Records drawn from a dataset

========================================================================

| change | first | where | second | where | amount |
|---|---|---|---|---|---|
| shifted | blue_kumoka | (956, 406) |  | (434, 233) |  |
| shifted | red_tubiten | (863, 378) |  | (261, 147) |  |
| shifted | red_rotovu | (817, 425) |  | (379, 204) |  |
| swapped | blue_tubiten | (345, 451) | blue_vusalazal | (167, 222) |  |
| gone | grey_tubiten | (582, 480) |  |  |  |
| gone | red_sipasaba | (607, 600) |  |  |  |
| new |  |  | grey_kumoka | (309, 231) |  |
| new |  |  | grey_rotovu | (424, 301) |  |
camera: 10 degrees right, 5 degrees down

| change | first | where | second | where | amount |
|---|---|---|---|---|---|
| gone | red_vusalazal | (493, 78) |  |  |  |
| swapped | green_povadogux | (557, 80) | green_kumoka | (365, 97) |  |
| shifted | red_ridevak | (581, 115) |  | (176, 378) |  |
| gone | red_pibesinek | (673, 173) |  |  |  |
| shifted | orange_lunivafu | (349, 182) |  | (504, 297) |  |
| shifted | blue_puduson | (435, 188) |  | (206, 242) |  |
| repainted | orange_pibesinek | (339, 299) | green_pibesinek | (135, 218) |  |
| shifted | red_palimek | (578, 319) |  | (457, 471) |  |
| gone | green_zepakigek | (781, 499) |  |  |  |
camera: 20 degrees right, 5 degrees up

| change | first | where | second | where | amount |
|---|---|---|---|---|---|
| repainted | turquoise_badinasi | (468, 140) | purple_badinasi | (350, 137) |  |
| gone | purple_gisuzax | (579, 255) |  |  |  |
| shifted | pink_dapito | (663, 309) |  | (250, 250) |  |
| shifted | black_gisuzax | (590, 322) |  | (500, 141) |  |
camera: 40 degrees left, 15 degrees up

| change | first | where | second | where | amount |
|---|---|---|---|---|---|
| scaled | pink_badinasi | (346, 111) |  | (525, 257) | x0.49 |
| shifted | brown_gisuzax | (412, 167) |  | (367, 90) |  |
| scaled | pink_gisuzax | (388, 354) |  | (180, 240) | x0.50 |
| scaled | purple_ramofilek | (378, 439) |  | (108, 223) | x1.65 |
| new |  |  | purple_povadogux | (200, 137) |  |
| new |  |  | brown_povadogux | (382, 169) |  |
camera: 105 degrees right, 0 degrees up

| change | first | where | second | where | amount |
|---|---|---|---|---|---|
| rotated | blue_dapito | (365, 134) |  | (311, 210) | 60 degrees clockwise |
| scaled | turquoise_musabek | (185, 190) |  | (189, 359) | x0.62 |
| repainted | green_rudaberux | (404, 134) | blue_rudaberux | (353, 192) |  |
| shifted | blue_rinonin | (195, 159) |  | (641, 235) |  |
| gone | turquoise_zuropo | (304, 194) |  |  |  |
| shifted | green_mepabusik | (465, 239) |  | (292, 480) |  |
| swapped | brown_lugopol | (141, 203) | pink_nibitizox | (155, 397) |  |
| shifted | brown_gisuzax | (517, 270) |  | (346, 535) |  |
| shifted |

========================================================================

Task directions: Take the records above and copy them out exactly.

Response to the task:
| change | first | where | second | where | amount |
|---|---|---|---|---|---|
| shifted | blue_kumoka | (956, 406) |  | (434, 233) |  |
| shifted | red_tubiten | (863, 378) |  | (261, 147) |  |
| shifted | red_rotovu | (817, 425) |  | (379, 204) |  |
| swapped | blue_tubiten | (345, 451) | blue_vusalazal | (167, 222) |  |
| gone | grey_tubiten | (582, 480) |  |  |  |
| gone | red_sipasaba | (607, 600) |  |  |  |
| new |  |  | grey_kumoka | (309, 231) |  |
| new |  |  | grey_rotovu | (424, 301) |  |
camera: 10 degrees right, 5 degrees down

| change | first | where | second | where | amount |
|---|---|---|---|---|---|
| gone | red_vusalazal | (493, 78) |  |  |  |
| swapped | green_povadogux | (557, 80) | green_kumoka | (365, 97) |  |
| shifted | red_ridevak | (581, 115) |  | (176, 378) |  |
| gone | red_pibesinek | (673, 173) |  |  |  |
| shifted | orange_lunivafu | (349, 182) |  | (504, 297) |  |
| shifted | blue_puduson | (435, 188) |  | (206, 242) |  |
| repainted | orange_pibesinek | (339, 299) | green_pibesinek | (135, 218) |  |
| shifted | red_palimek | (578, 319) |  | (457, 471) |  |
| gone | green_zepakigek | (781, 499) |  |  |  |
camera: 20 degrees right, 5 degrees up

| change | first | where | second | where | amount |
|---|---|---|---|---|---|
| repainted | turquoise_badinasi | (468, 140) | purple_badinasi | (350, 137) |  |
| gone | purple_gisuzax | (579, 255) |  |  |  |
| shifted | pink_dapito | (663, 309) |  | (250, 250) |  |
| shifted | black_gisuzax | (590, 322) |  | (500, 141) |  |
camera: 40 degrees left, 15 degrees up

| change | first | where | second | where | amount |
|---|---|---|---|---|---|
| scaled | pink_badinasi | (346, 111) |  | (525, 257) | x0.49 |
| shifted | brown_gisuzax | (412, 167) |  | (367, 90) |  |
| scaled | pink_gisuzax | (388, 354) |  | (180, 240) | x0.50 |
| scaled | purple_ramofilek | (378, 439) |  | (108, 223) | x1.65 |
| new |  |  | purple_povadogux | (200, 137) |  |
| new |  |  | brown_povadogux | (382, 169) |  |
camera: 105 degrees right, 0 degrees up

| change | first | where | second | where | amount |
|---|---|---|---|---|---|
| rotated | blue_dapito | (365, 134) |  | (311, 210) | 60 degrees clockwise |
| scaled | turquoise_musabek | (185, 190) |  | (189, 359) | x0.62 |
| repainted | green_rudaberux | (404, 134) | blue_rudaberux | (353, 192) |  |
| shifted | blue_rinonin | (195, 159) |  | (641, 235) |  |
| gone | turquoise_zuropo | (304, 194) |  |  |  |
| shifted | green_mepabusik | (465, 239) |  | (292, 480) |  |
| swapped | brown_lugopol | (141, 203) | pink_nibitizox | (155, 397) |  |
| shifted | brown_gisuzax | (517, 270) |  | (346, 535) |  |
| shifted |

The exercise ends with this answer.